* [TASK ITEM]: In your copy of the entries, please include no pictures and return every word exactly.

Coordinate-based change listings:
● ● ●

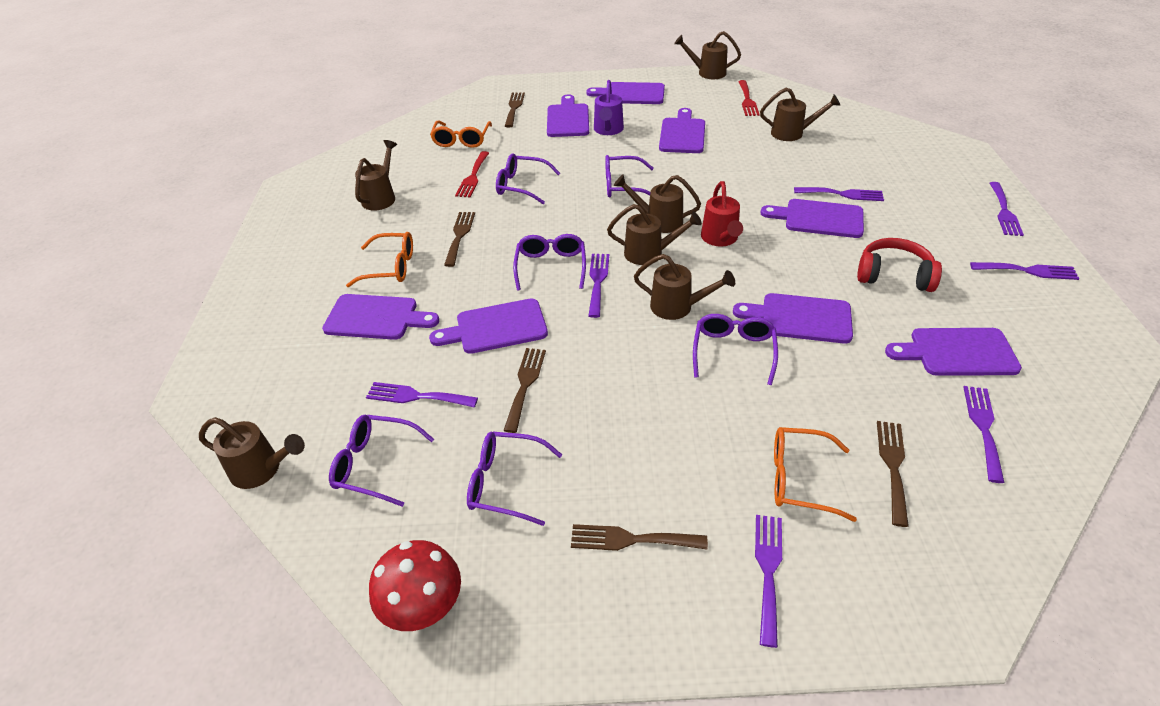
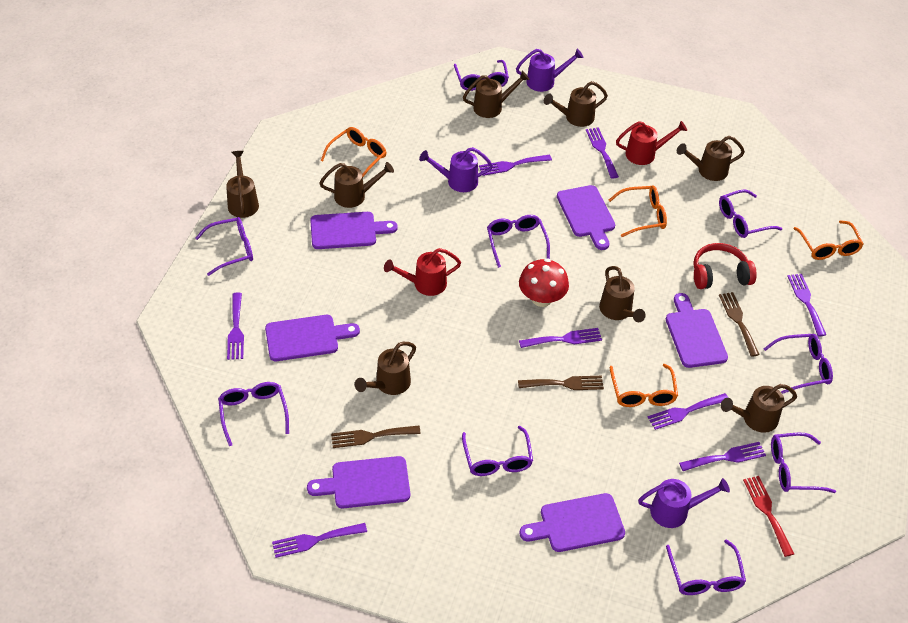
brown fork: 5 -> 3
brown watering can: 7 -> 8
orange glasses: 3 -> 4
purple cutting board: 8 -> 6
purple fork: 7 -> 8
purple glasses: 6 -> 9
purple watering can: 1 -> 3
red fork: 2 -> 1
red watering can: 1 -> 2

● ● ●

* [RESPONSE]:
brown fork: 5 -> 3
brown watering can: 7 -> 8
orange glasses: 3 -> 4
purple cutting board: 8 -> 6
purple fork: 7 -> 8
purple glasses: 6 -> 9
purple watering can: 1 -> 3
red fork: 2 -> 1
red watering can: 1 -> 2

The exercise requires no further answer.